## Task item:
The line with "SW203: button (INT, VCC)" marks the first line to copy, and the line with "LDR2: GL5516 (+12V, AGND)" marks the last. Transcribe that stretch of the data below exactly, without pictures.

## Extracted records:
---------------

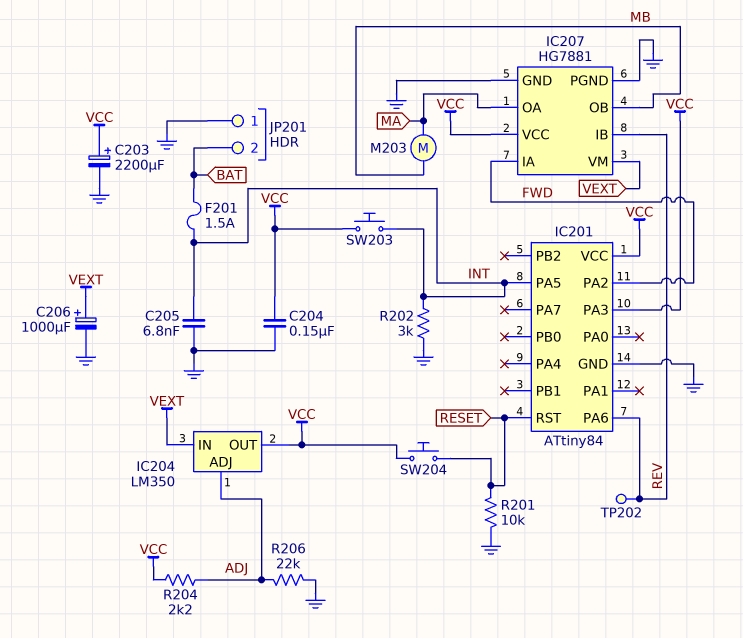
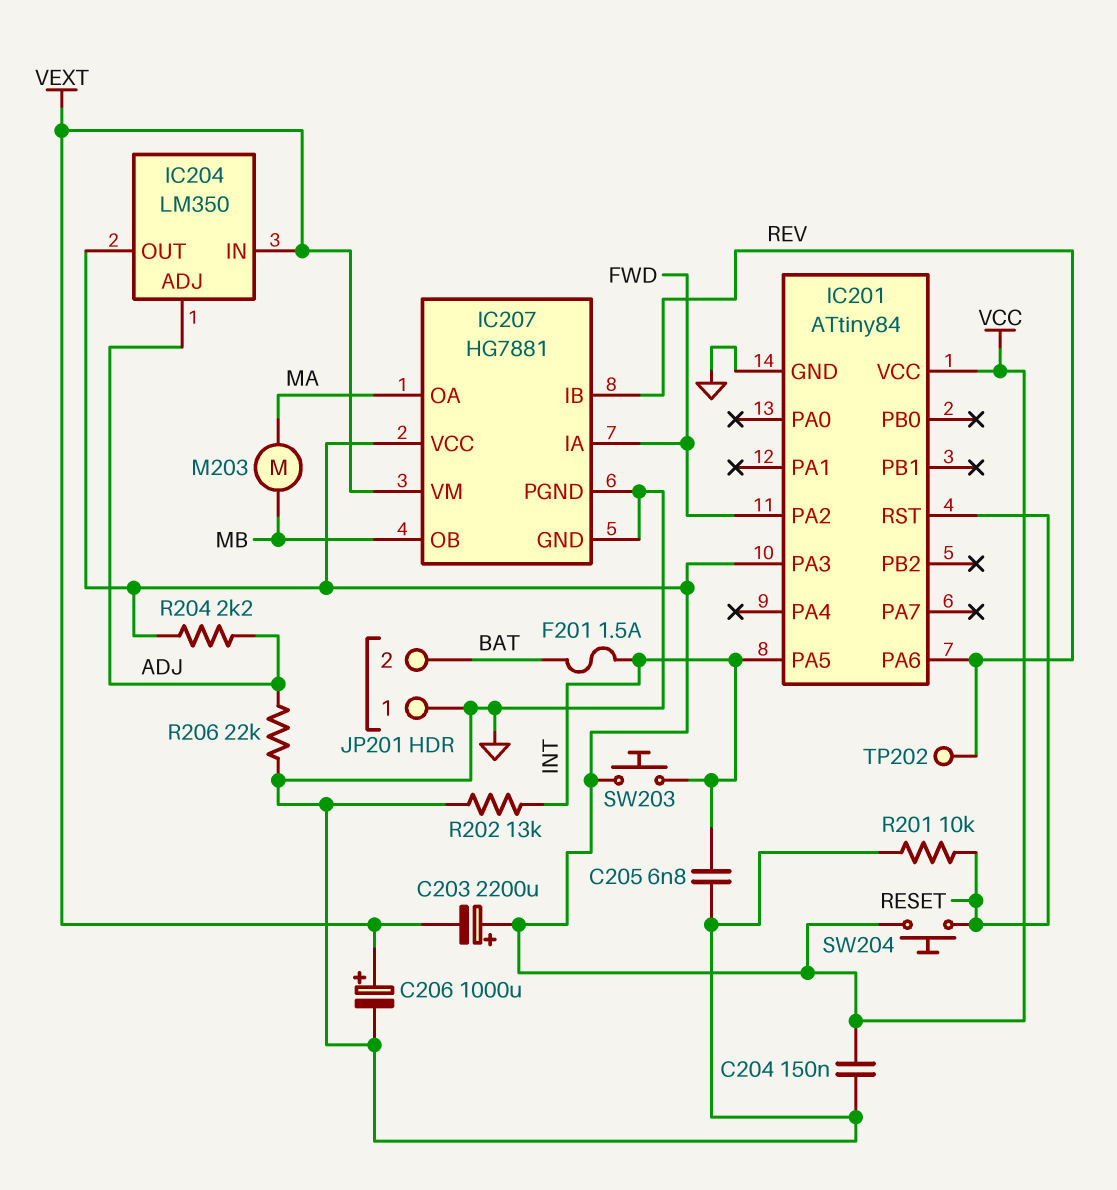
C203: 2200uF (plus VCC, minus GND) -> 2200uF (plus VCC, minus VEXT)
R202: 3k (GND, INT) -> 13k (GND, INT)

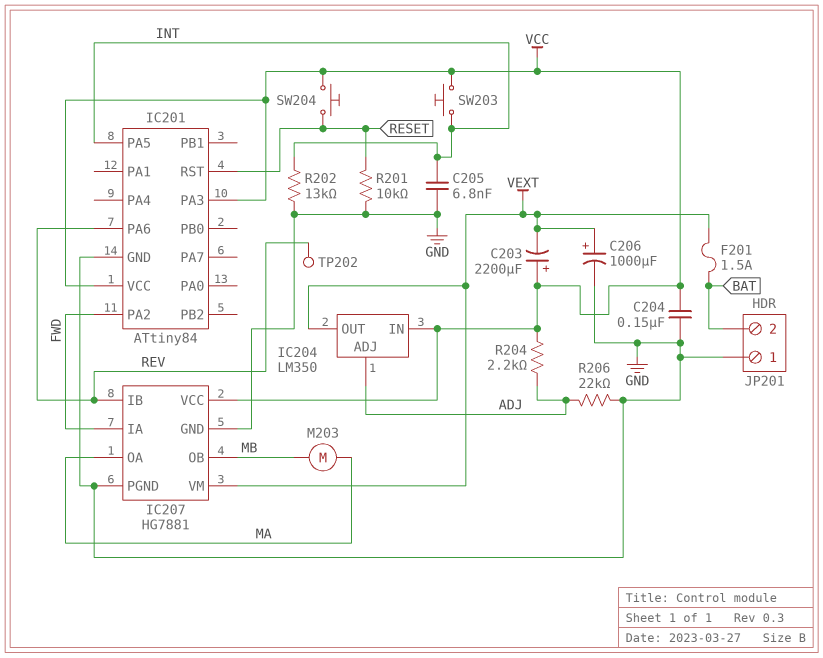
F201: 1.5A (BAT, INT) -> 1.5A (BAT, VEXT)
IC204 pin IN: VEXT -> VCC
IC204 pin OUT: VCC -> VEXT

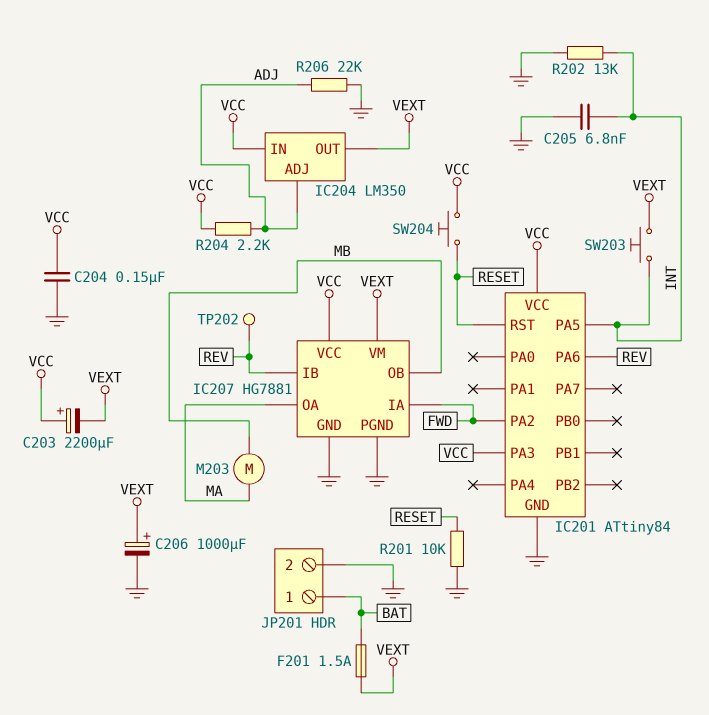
JP201 pin 1: GND -> BAT
JP201 pin 2: BAT -> GND
SW203: button (INT, VCC) -> button (INT, VEXT)

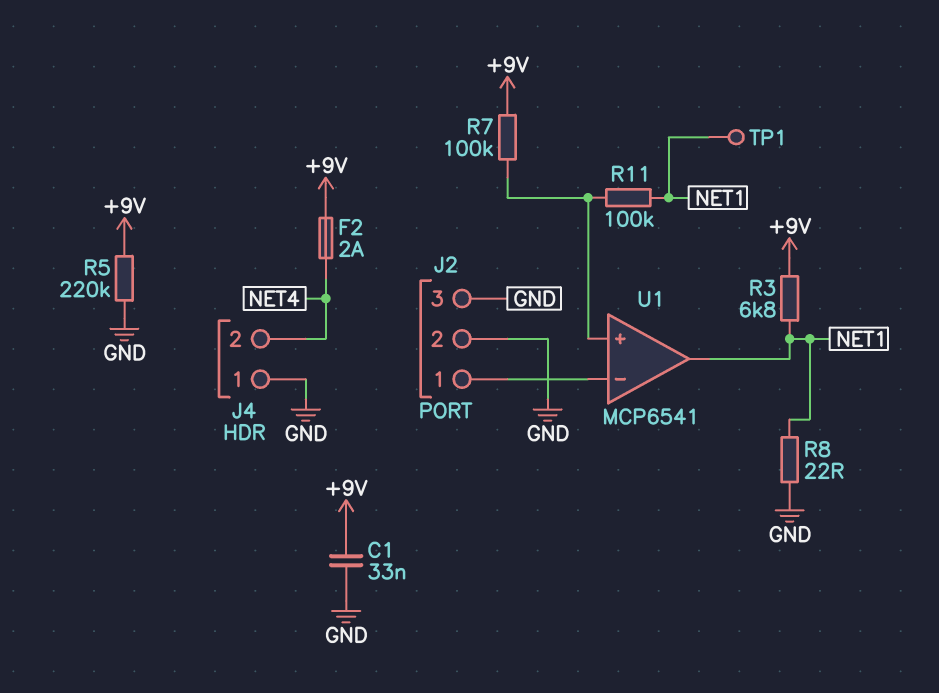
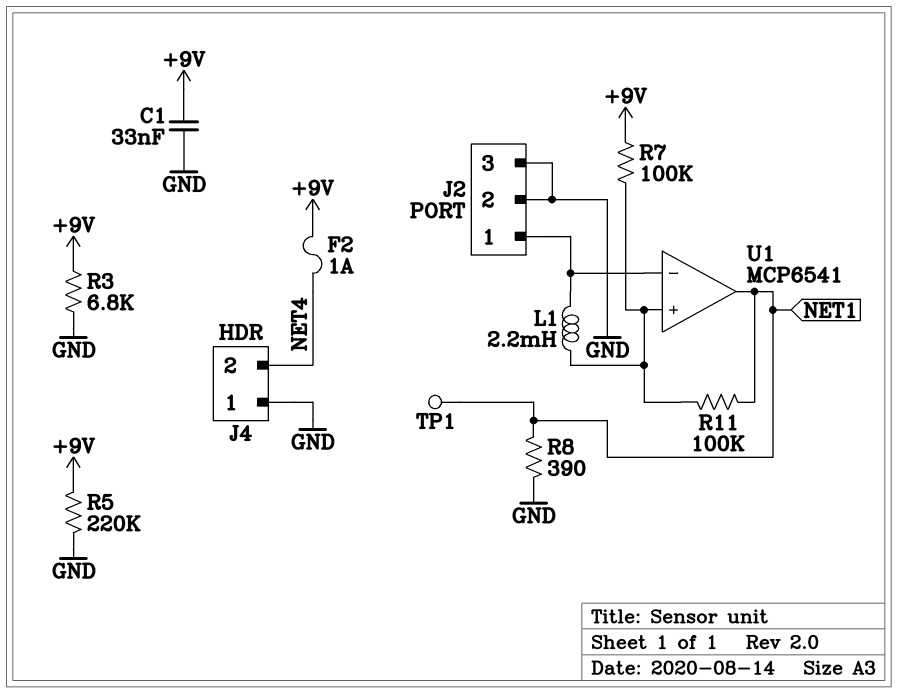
F2: 2A (+9V, NET4) -> 1A (+9V, NET4)
L1: none -> 2.2mH (J2/1, U1/in+)
R3: 6.8k (+9V, NET1) -> 6.8k (+9V, GND)
R8: 22 (GND, NET1) -> 390 (GND, NET1)

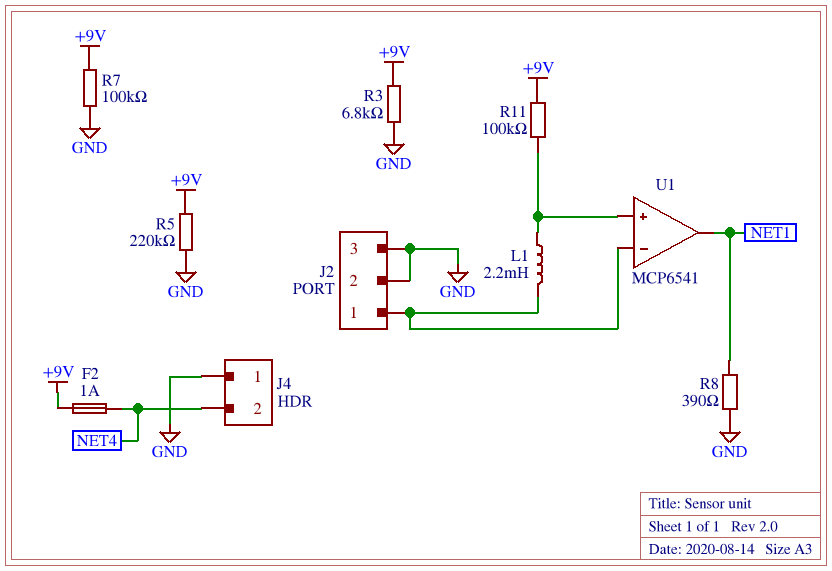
C1: 33nF (+9V, GND) -> none
R7: 100k (+9V, U1/in+) -> 100k (+9V, GND)
R11: 100k (NET1, U1/in+) -> 100k (+9V, U1/in+)
TP1: test point (NET1) -> none

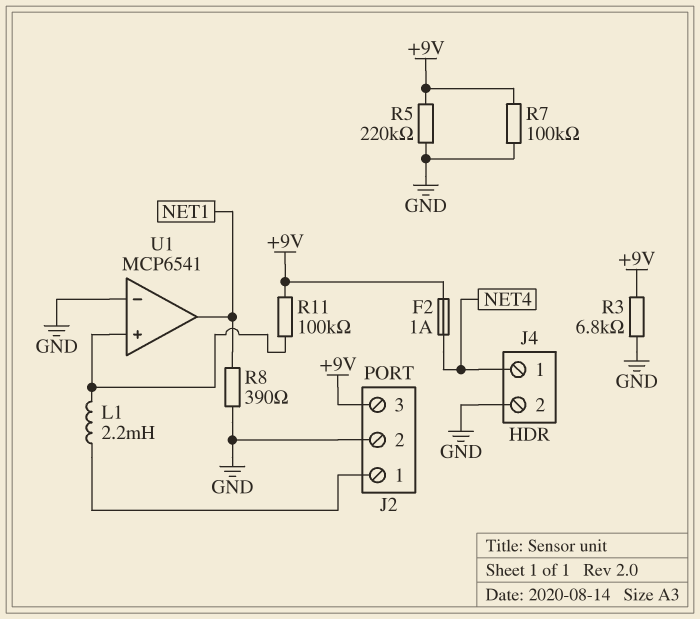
J2 pin 3: GND -> +9V
J4 pin 1: GND -> NET4
J4 pin 2: NET4 -> GND
U1 pin in-: J2/1 -> GND

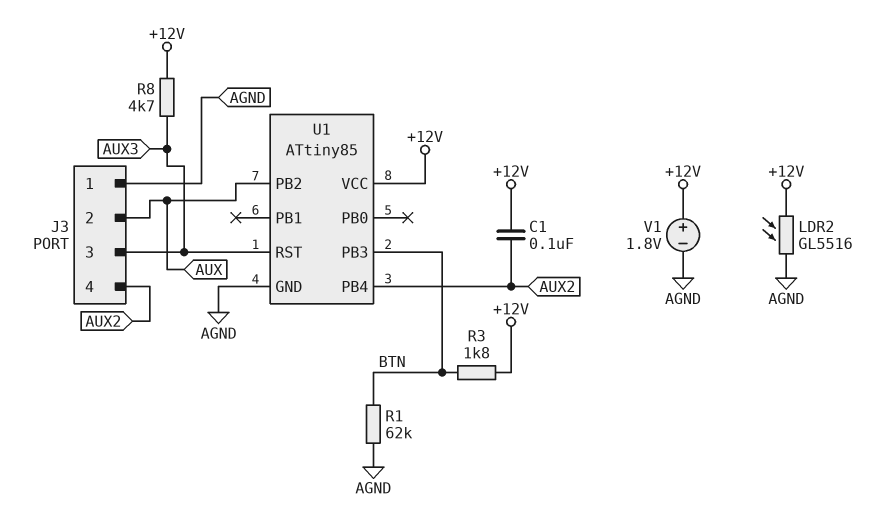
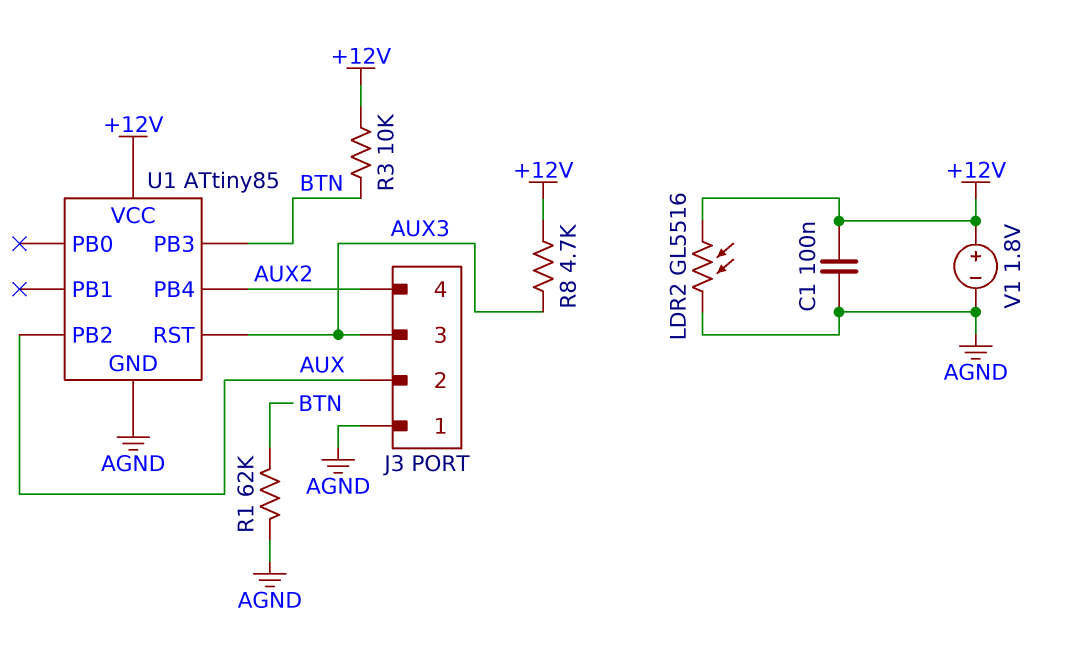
C1: 100nF (+12V, AUX2) -> 100nF (+12V, AGND)
R3: 1.8k (+12V, BTN) -> 10k (+12V, BTN)

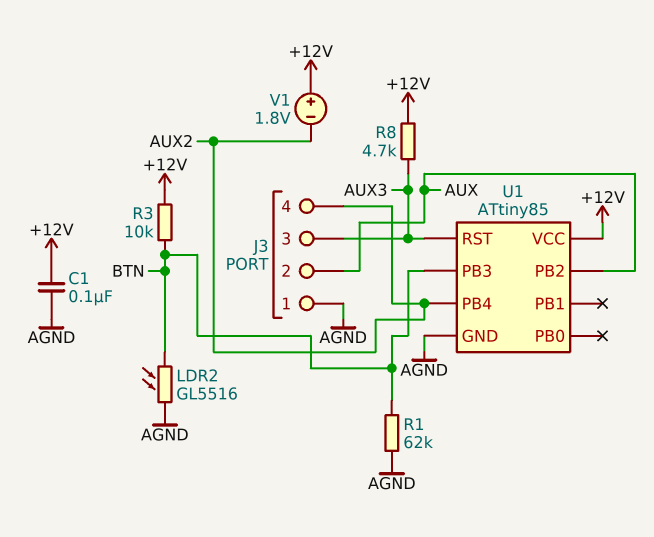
LDR2: GL5516 (+12V, AGND) -> GL5516 (AGND, BTN)
V1: 1.8V (plus +12V, minus AGND) -> 1.8V (plus +12V, minus AUX2)

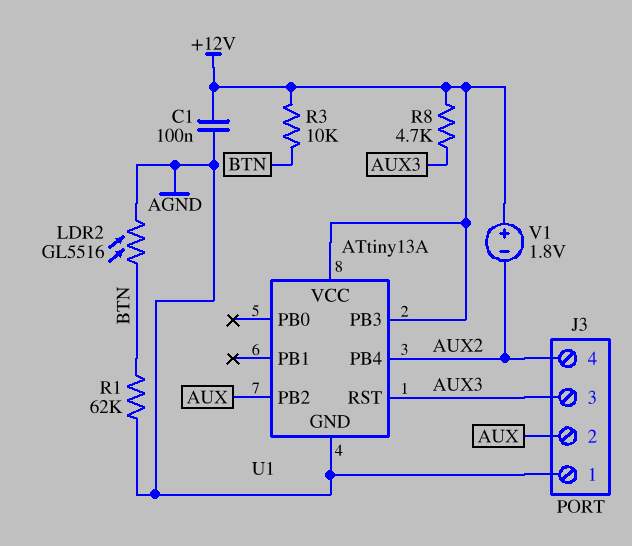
U1: ATtiny85 -> ATtiny13A
U1 pin PB3: BTN -> +12V

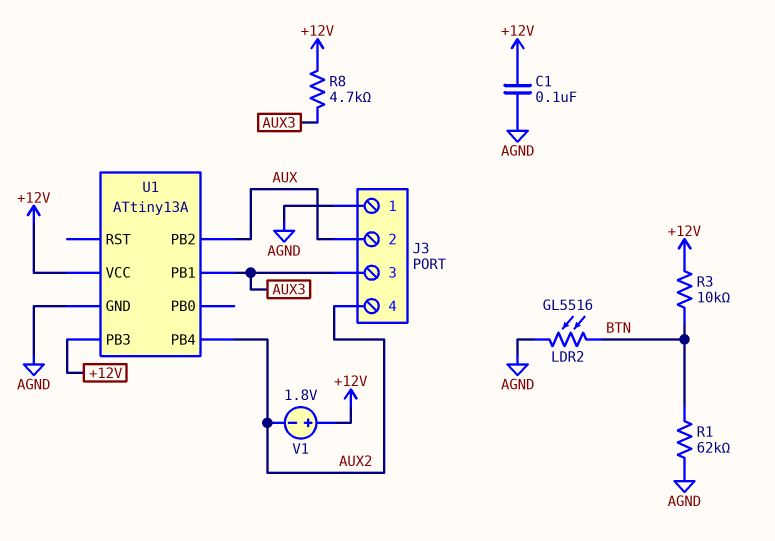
U1 pin PB1: none -> AUX3
U1 pin RST: AUX3 -> none

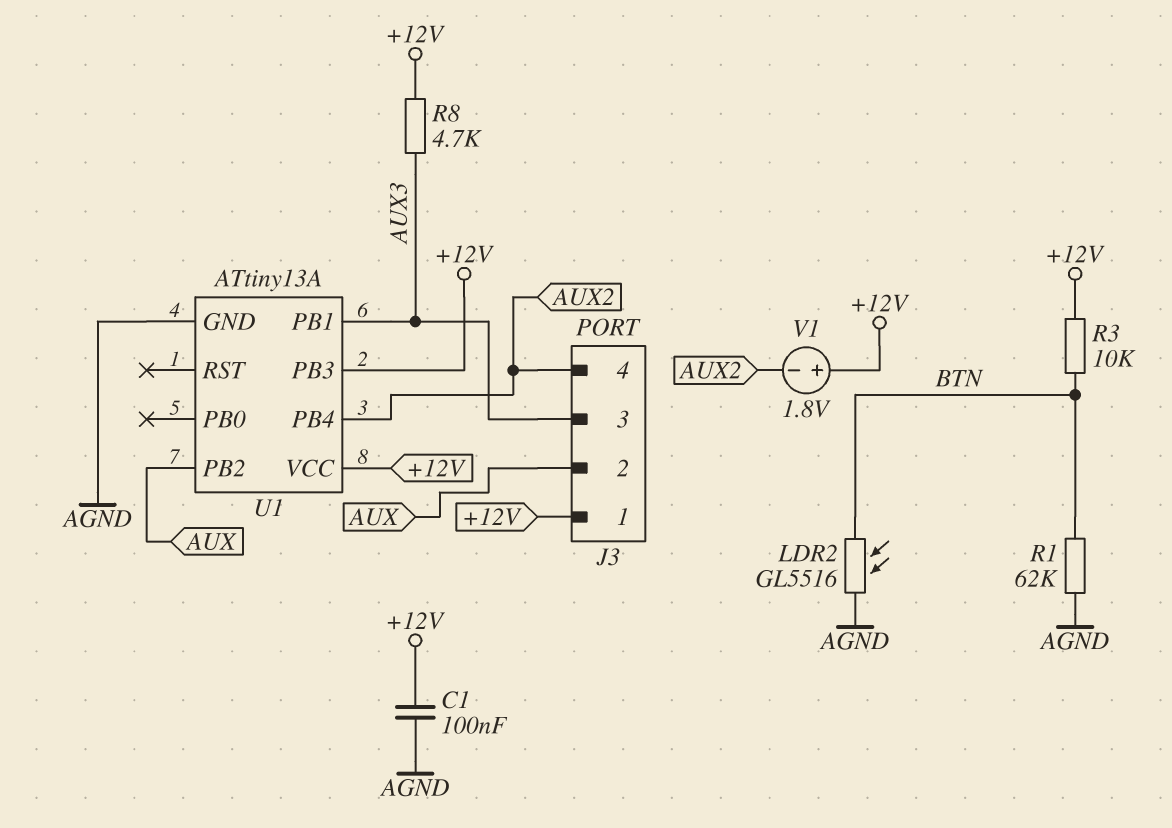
J3 pin 1: AGND -> +12V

---------------

## Response area:
SW203: button (INT, VCC) -> button (INT, VEXT)

F2: 2A (+9V, NET4) -> 1A (+9V, NET4)
L1: none -> 2.2mH (J2/1, U1/in+)
R3: 6.8k (+9V, NET1) -> 6.8k (+9V, GND)
R8: 22 (GND, NET1) -> 390 (GND, NET1)

C1: 33nF (+9V, GND) -> none
R7: 100k (+9V, U1/in+) -> 100k (+9V, GND)
R11: 100k (NET1, U1/in+) -> 100k (+9V, U1/in+)
TP1: test point (NET1) -> none

J2 pin 3: GND -> +9V
J4 pin 1: GND -> NET4
J4 pin 2: NET4 -> GND
U1 pin in-: J2/1 -> GND

C1: 100nF (+12V, AUX2) -> 100nF (+12V, AGND)
R3: 1.8k (+12V, BTN) -> 10k (+12V, BTN)

LDR2: GL5516 (+12V, AGND) -> GL5516 (AGND, BTN)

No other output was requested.